▸ YOUR OBJECTIVE
Pictures are to be left out, and only the lines below starting at the one with "(583, 347) = (152, 268): pink" and ending at the one with "camera: 60 degrees left, 10 degrees down" are to be reproduced, each exactly, both ends included.

^^^^^^^^

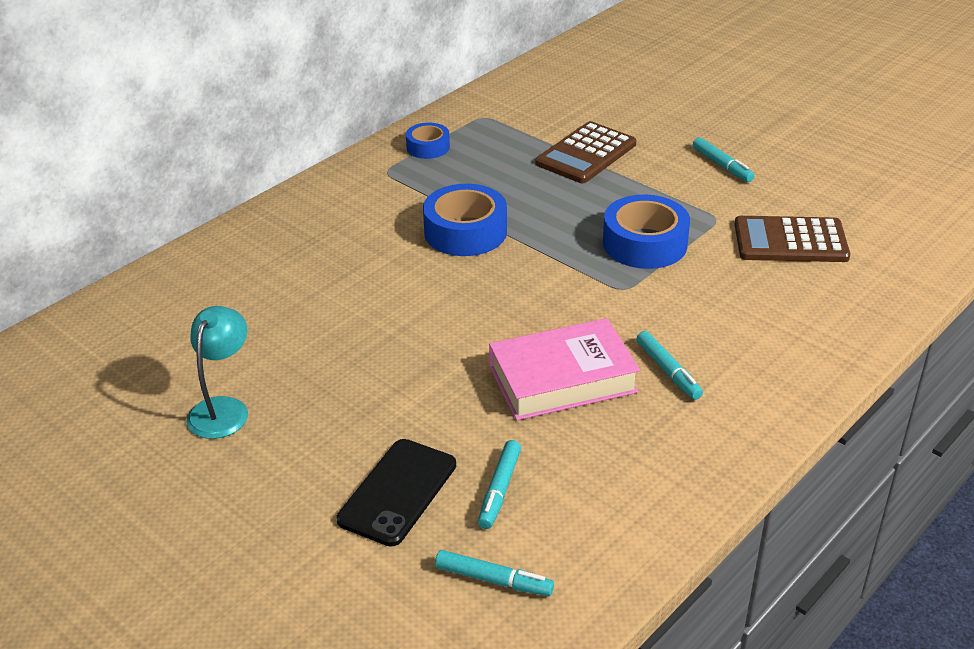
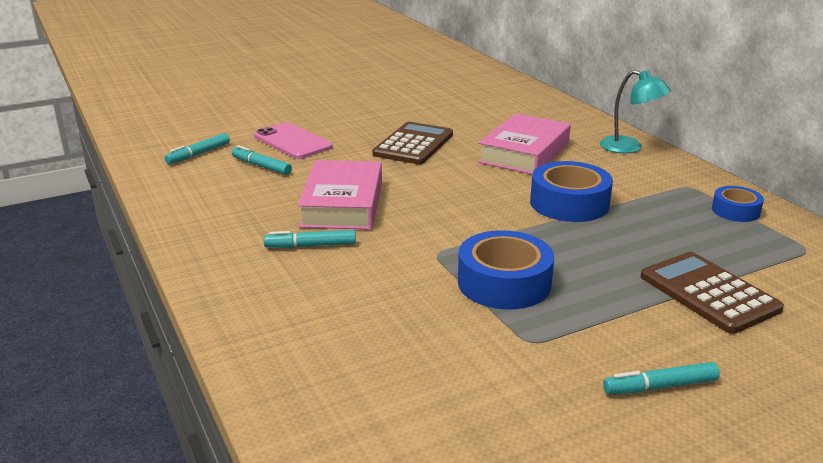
camera: 110 degrees right, 10 degrees down
(223, 409) = (409, 111): turquoise lamp -> turquoise lamp (629, 147)
(342, 279) = (524, 152): none -> pink book
(398, 492) = (292, 142): black phone -> pink phone
(790, 241) = (456, 380): brown calculator -> brown calculator (413, 144)

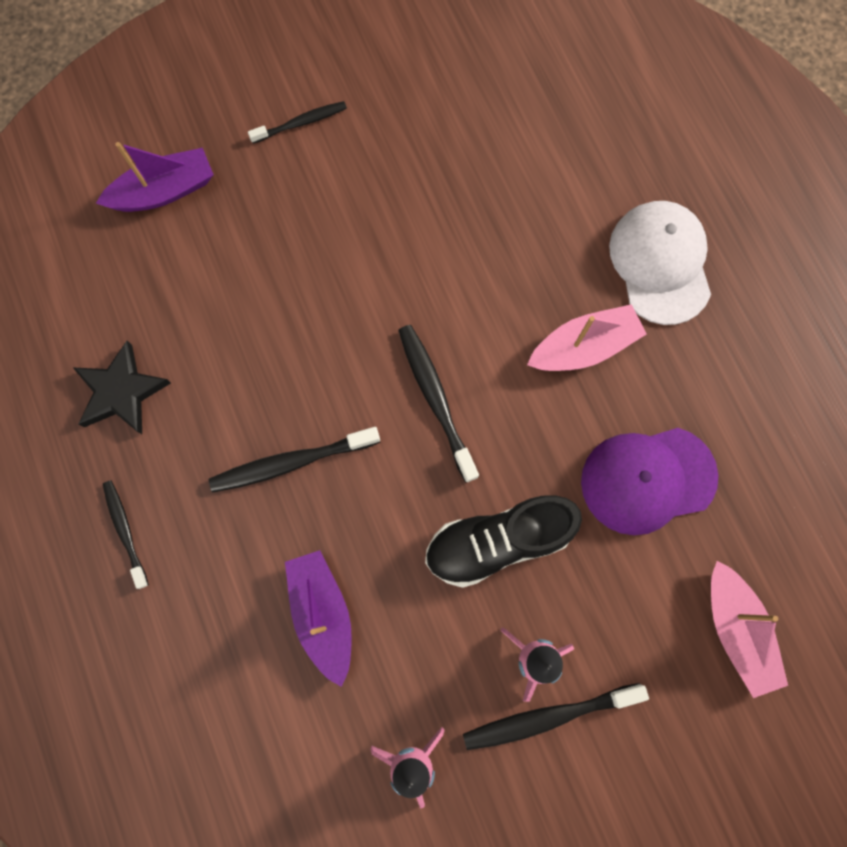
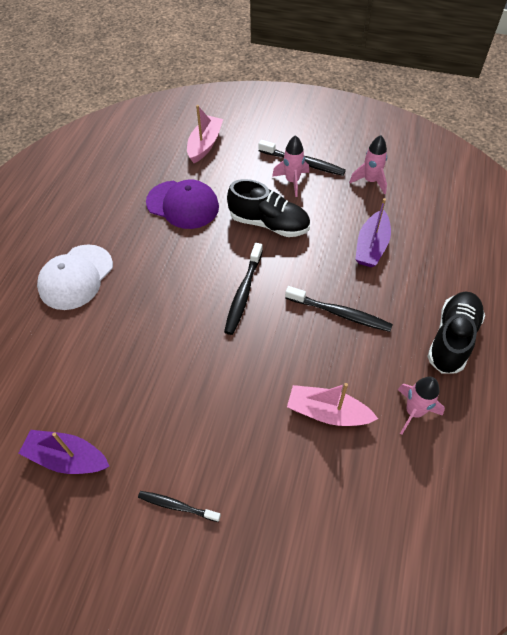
camera: 140 degrees left, 20 degrees down
(121, 392) = (414, 412): black star -> pink rocket
(125, 531) = (452, 339): black toothbrush -> black shoe
(164, 191) = (305, 527): purple boat -> purple boat (67, 458)
(583, 347) = (152, 268): pink boat -> pink boat (327, 412)

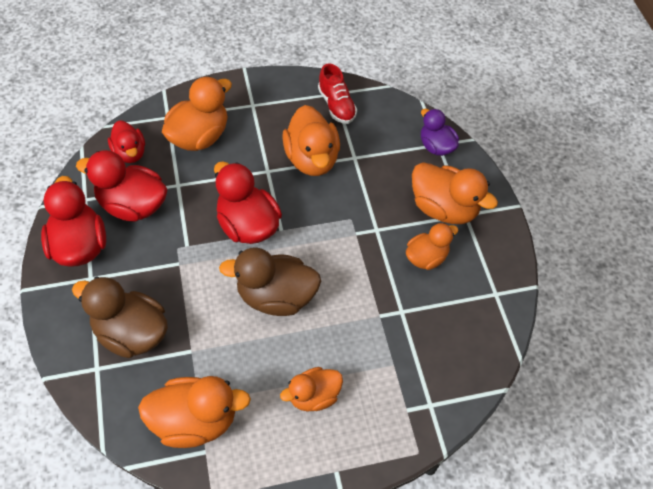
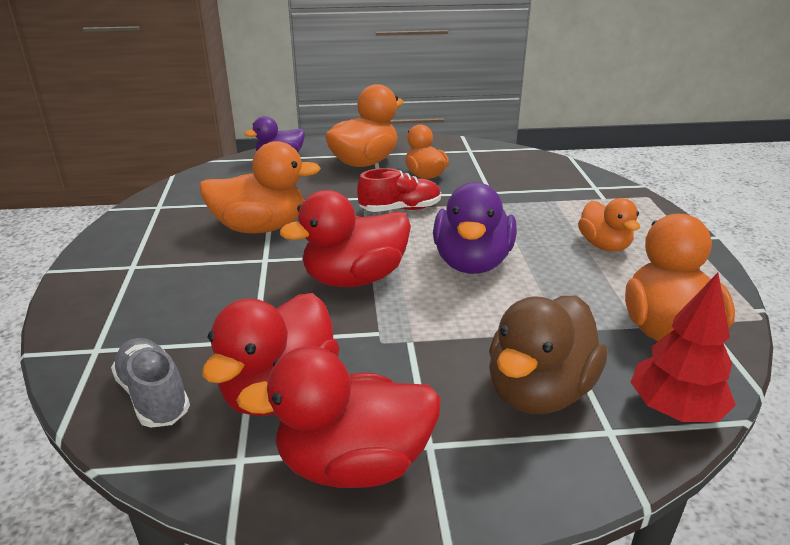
camera: 80 degrees left, 25 degrees down
(113, 408) = (675, 410): none -> red tree
(130, 153) = (153, 396): red duck -> grey shoe
(199, 137) = (164, 316): orange duck -> none
(276, 297) = (472, 262): brown duck -> purple duck
(336, 105) = (180, 206): red shoe -> red shoe (400, 209)

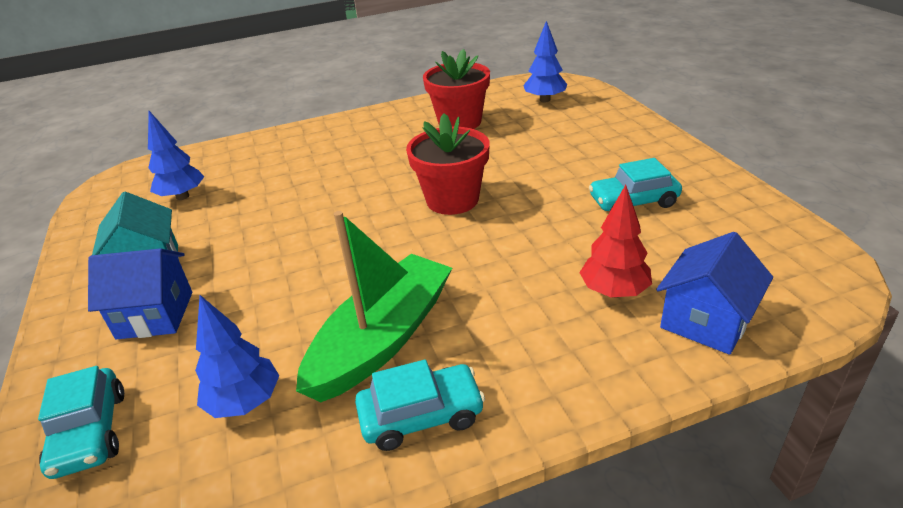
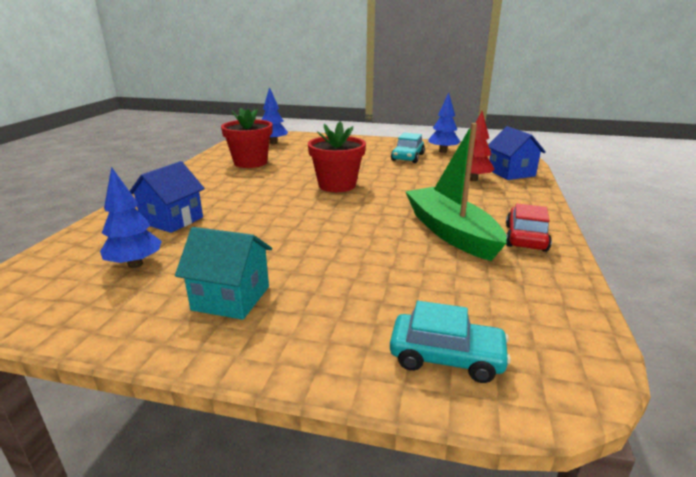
camera: 60 degrees left, 10 degrees down
(155, 315) = (316, 305): blue house -> blue house (172, 220)
(245, 402) = (469, 285): blue tree -> blue tree (443, 151)
(421, 415) = (525, 238): turquoise car -> red car

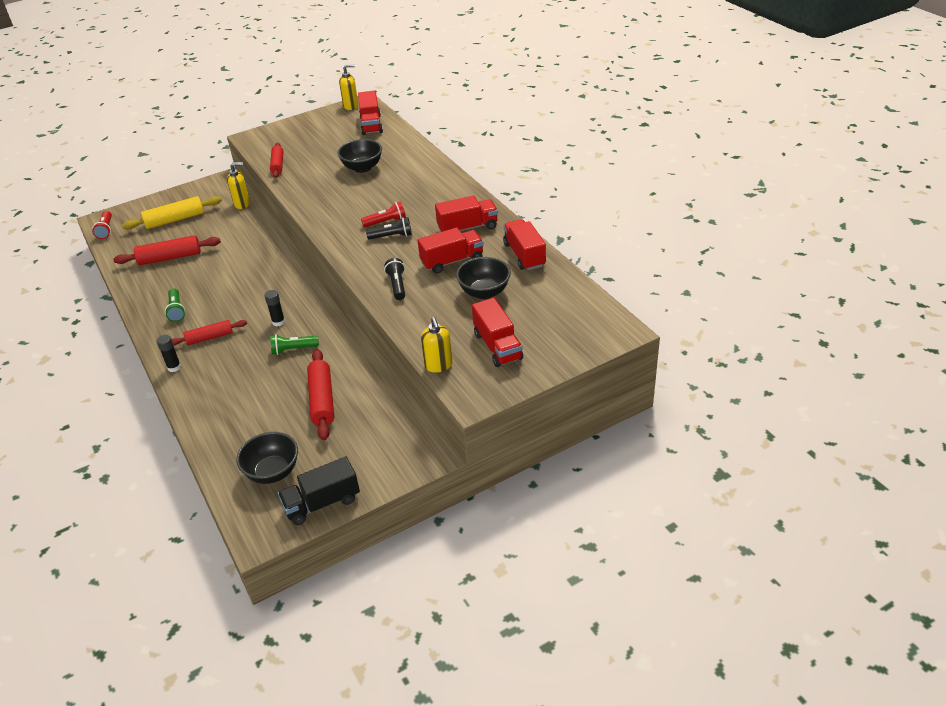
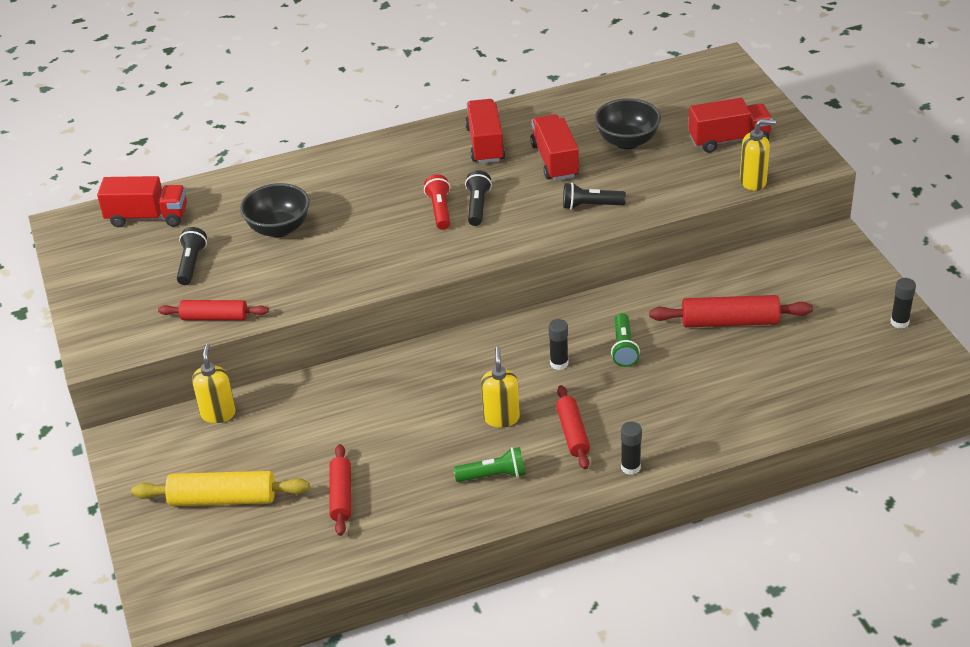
camera: 80 degrees left, 0 degrees up
(106, 230) = (206, 596): red flashlight -> none
(170, 257) = (341, 496): red rolling pin -> red rolling pin, size x0.67
(175, 220) = (223, 499): yellow rolling pin -> yellow rolling pin turned 75 degrees counterclockwise
(273, 472) = (848, 362): black bowl -> none
(322, 503) = (899, 322): black truck -> black glue stick
(327, 147) = (191, 264): none -> black flashlight
(351, 106) = (66, 237): yellow soap dispenser -> yellow soap dispenser (501, 418)
(524, 255) = (563, 108): red truck -> none

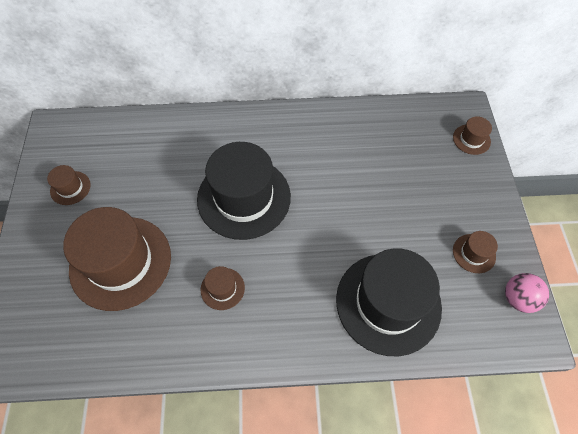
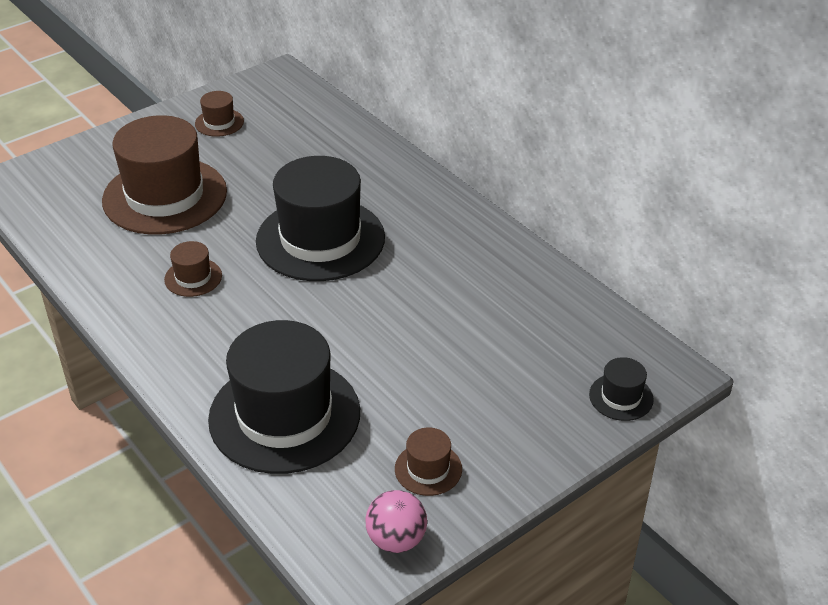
camera: 55 degrees right, 20 degrees down
(471, 139) = (621, 397): brown hat -> black hat

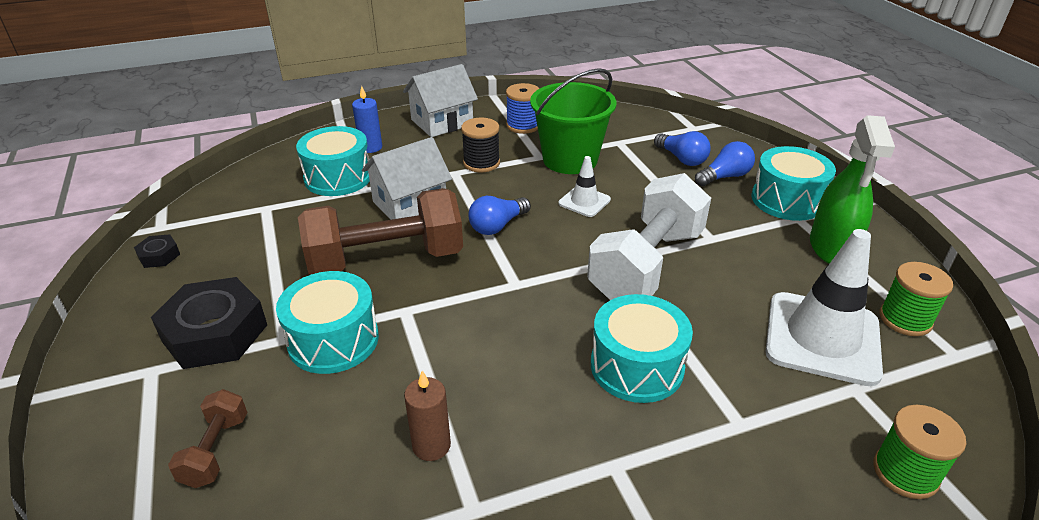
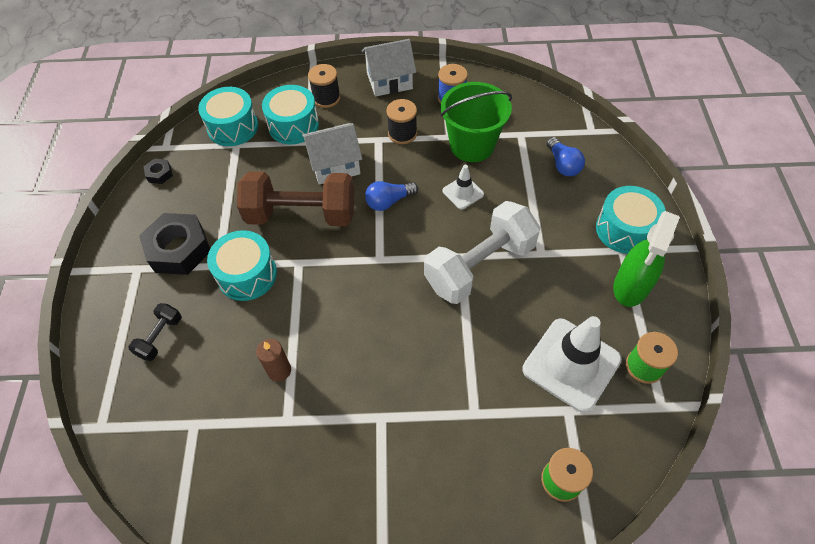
camera: 20 degrees right, 20 degrees up
(215, 450) = (160, 337): brown dumbbell -> black dumbbell
(370, 147) = (326, 98): blue candle -> black spool
(636, 366) = (429, 350): turquoise drum -> turquoise drum (233, 127)
(724, 177) = (587, 192): blue light bulb -> none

^^^^^^^^

▸ RESULT
(583, 347) = (152, 268): pink boat -> pink boat (327, 412)

camera: 80 degrees left, 25 degrees down
(113, 408) = (675, 410): none -> red tree
(130, 153) = (153, 396): red duck -> grey shoe
(199, 137) = (164, 316): orange duck -> none
(276, 297) = (472, 262): brown duck -> purple duck
(336, 105) = (180, 206): red shoe -> red shoe (400, 209)

camera: 60 degrees left, 10 degrees down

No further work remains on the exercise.